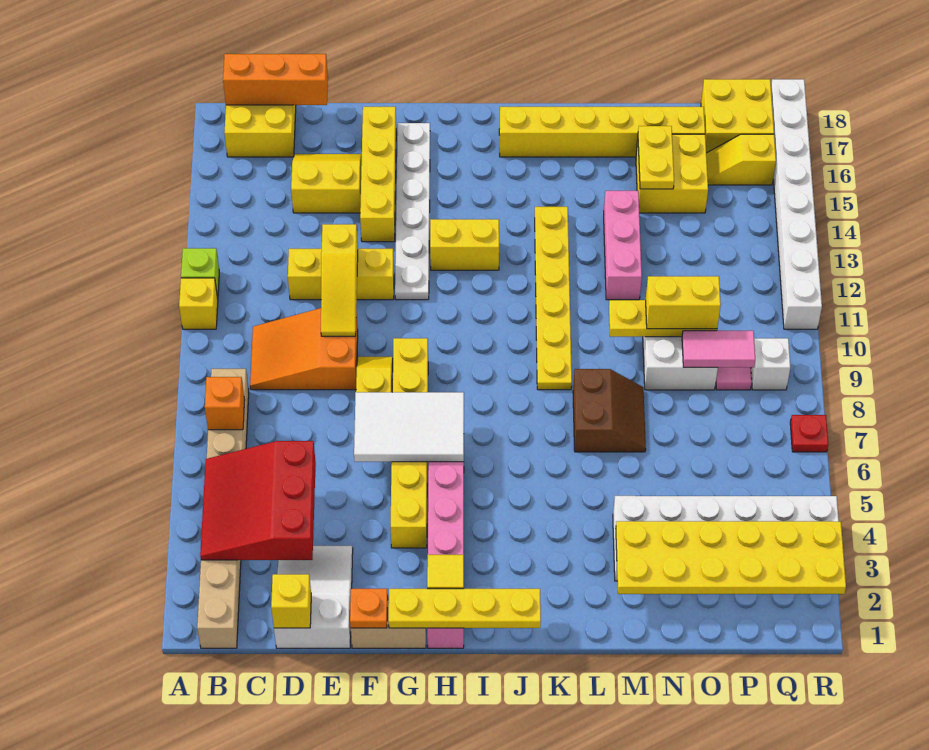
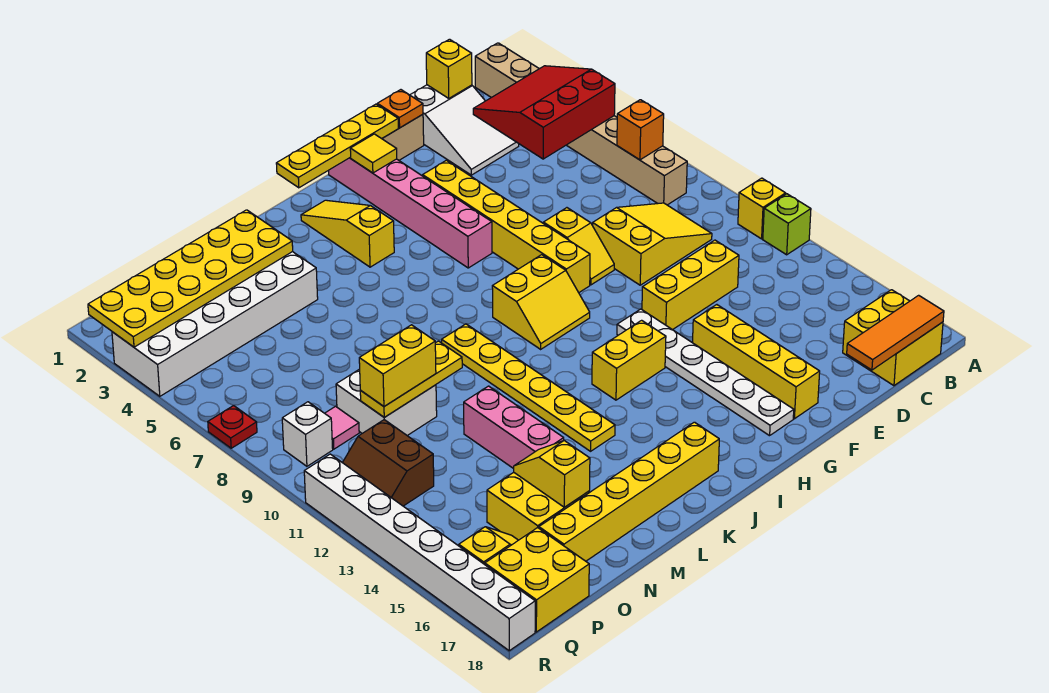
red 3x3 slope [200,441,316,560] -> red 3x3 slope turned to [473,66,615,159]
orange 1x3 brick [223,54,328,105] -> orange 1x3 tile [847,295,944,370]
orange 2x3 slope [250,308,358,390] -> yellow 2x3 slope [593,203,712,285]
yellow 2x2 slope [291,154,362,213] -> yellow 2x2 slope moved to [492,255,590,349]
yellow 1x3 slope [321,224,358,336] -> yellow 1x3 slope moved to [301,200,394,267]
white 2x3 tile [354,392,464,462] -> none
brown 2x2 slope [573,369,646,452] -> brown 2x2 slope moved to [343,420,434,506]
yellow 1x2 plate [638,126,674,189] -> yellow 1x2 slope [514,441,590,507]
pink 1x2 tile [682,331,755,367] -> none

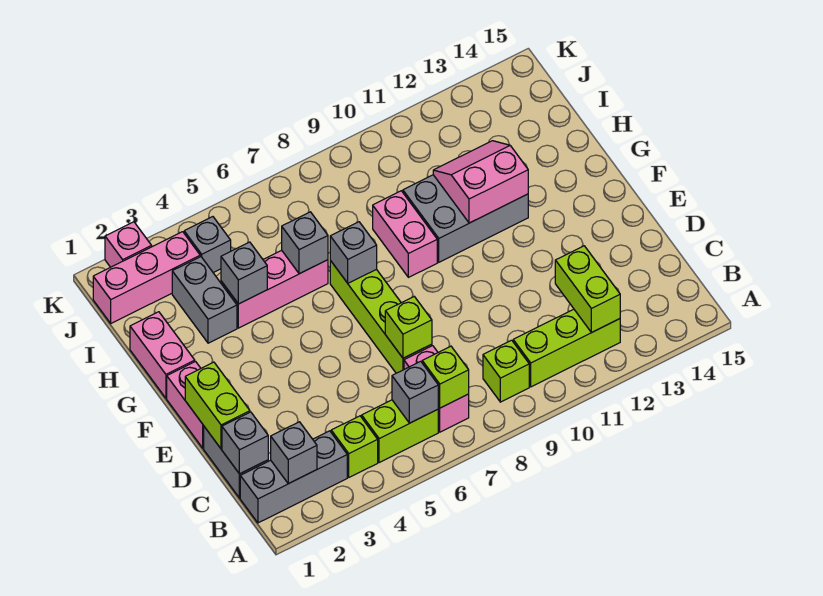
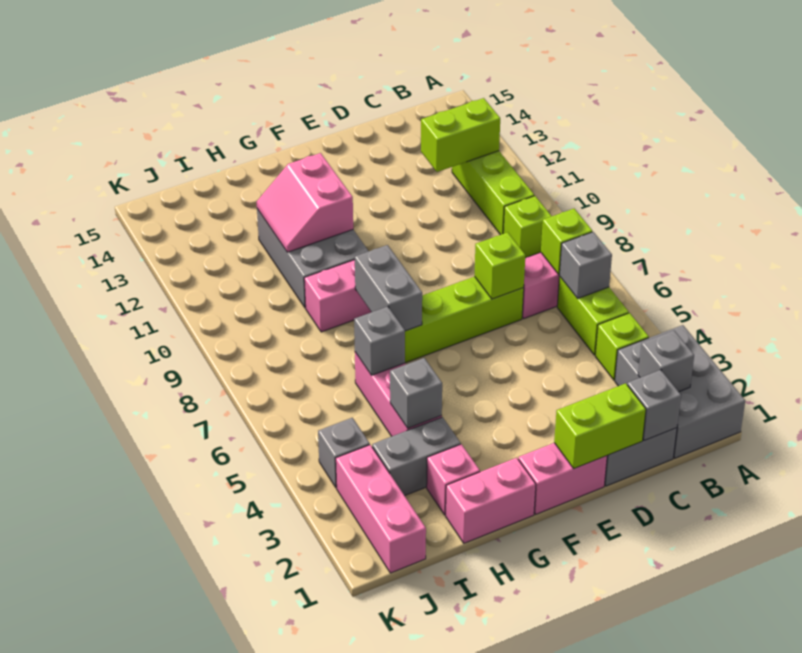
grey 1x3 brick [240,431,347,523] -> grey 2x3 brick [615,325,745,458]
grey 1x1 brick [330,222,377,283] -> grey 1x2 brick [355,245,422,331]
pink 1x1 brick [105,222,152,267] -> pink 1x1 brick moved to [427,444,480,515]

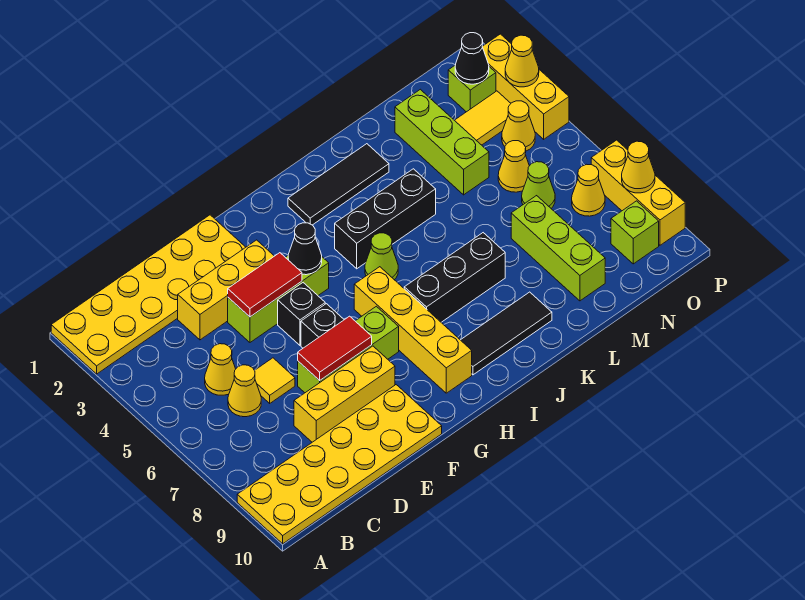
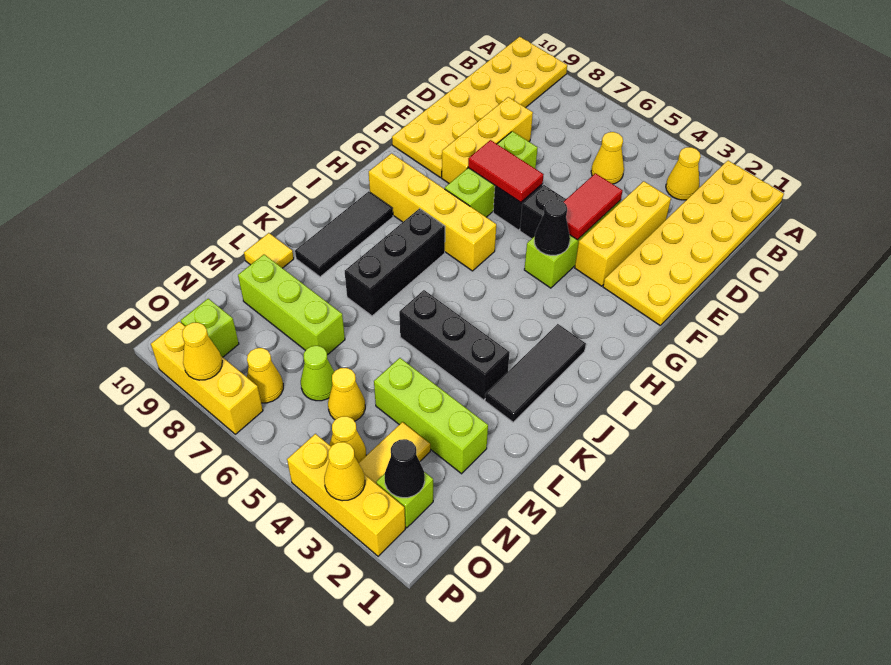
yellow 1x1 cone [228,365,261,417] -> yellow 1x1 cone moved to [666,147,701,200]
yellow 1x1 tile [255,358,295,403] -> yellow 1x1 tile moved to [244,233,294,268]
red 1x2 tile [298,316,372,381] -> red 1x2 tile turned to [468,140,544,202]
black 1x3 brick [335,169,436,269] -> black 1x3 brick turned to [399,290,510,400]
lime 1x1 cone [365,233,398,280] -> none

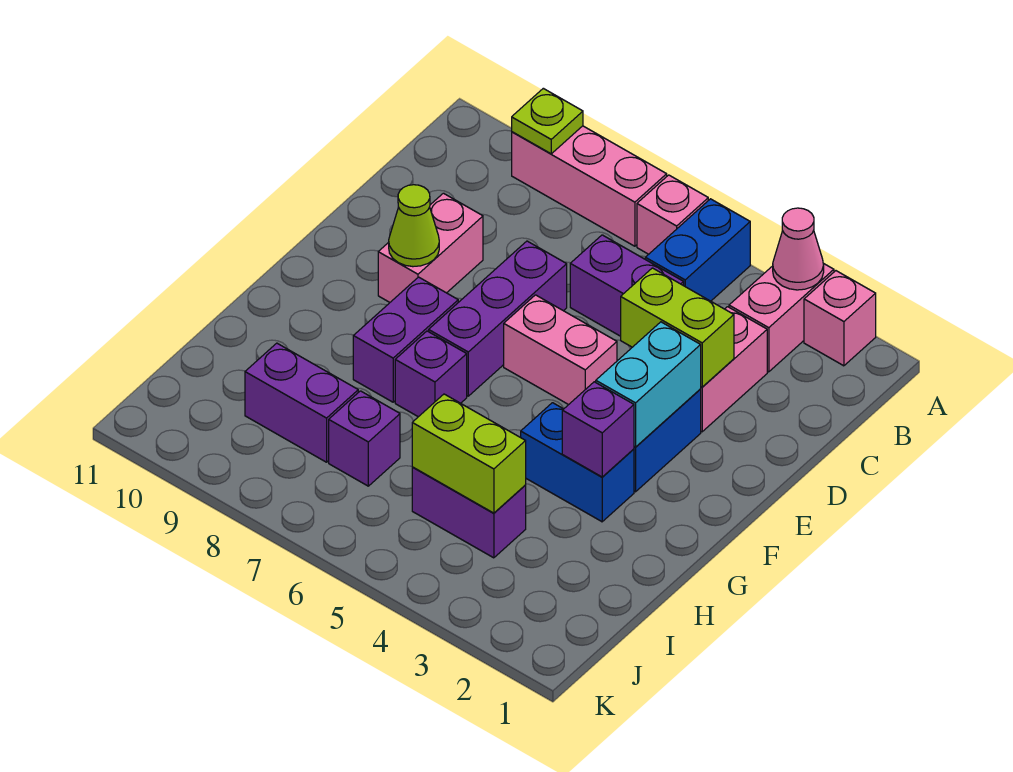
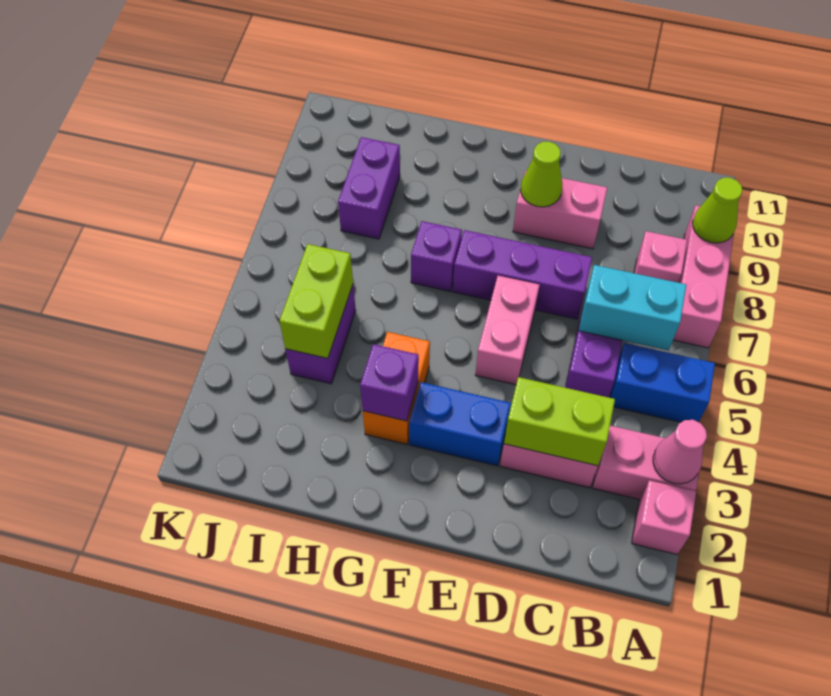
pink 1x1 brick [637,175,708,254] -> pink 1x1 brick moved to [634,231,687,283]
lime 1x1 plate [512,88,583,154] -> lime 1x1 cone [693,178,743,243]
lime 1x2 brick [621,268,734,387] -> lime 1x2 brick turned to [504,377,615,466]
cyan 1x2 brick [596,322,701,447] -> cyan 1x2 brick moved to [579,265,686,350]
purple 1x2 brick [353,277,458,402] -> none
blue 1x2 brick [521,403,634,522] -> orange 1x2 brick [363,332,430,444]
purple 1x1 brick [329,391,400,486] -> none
━━━
■ **WHAT TO WORK ON**: Set down each entry above exactly as it appears. Omit the pictures.

■ **OUTPUT FOR THIS EXERCISE**:
red 3x3 slope [200,441,316,560] -> red 3x3 slope turned to [473,66,615,159]
orange 1x3 brick [223,54,328,105] -> orange 1x3 tile [847,295,944,370]
orange 2x3 slope [250,308,358,390] -> yellow 2x3 slope [593,203,712,285]
yellow 2x2 slope [291,154,362,213] -> yellow 2x2 slope moved to [492,255,590,349]
yellow 1x3 slope [321,224,358,336] -> yellow 1x3 slope moved to [301,200,394,267]
white 2x3 tile [354,392,464,462] -> none
brown 2x2 slope [573,369,646,452] -> brown 2x2 slope moved to [343,420,434,506]
yellow 1x2 plate [638,126,674,189] -> yellow 1x2 slope [514,441,590,507]
pink 1x2 tile [682,331,755,367] -> none

grey 1x3 brick [240,431,347,523] -> grey 2x3 brick [615,325,745,458]
grey 1x1 brick [330,222,377,283] -> grey 1x2 brick [355,245,422,331]
pink 1x1 brick [105,222,152,267] -> pink 1x1 brick moved to [427,444,480,515]

yellow 1x1 cone [228,365,261,417] -> yellow 1x1 cone moved to [666,147,701,200]
yellow 1x1 tile [255,358,295,403] -> yellow 1x1 tile moved to [244,233,294,268]
red 1x2 tile [298,316,372,381] -> red 1x2 tile turned to [468,140,544,202]
black 1x3 brick [335,169,436,269] -> black 1x3 brick turned to [399,290,510,400]
lime 1x1 cone [365,233,398,280] -> none

pink 1x1 brick [637,175,708,254] -> pink 1x1 brick moved to [634,231,687,283]
lime 1x1 plate [512,88,583,154] -> lime 1x1 cone [693,178,743,243]
lime 1x2 brick [621,268,734,387] -> lime 1x2 brick turned to [504,377,615,466]
cyan 1x2 brick [596,322,701,447] -> cyan 1x2 brick moved to [579,265,686,350]
purple 1x2 brick [353,277,458,402] -> none
blue 1x2 brick [521,403,634,522] -> orange 1x2 brick [363,332,430,444]
purple 1x1 brick [329,391,400,486] -> none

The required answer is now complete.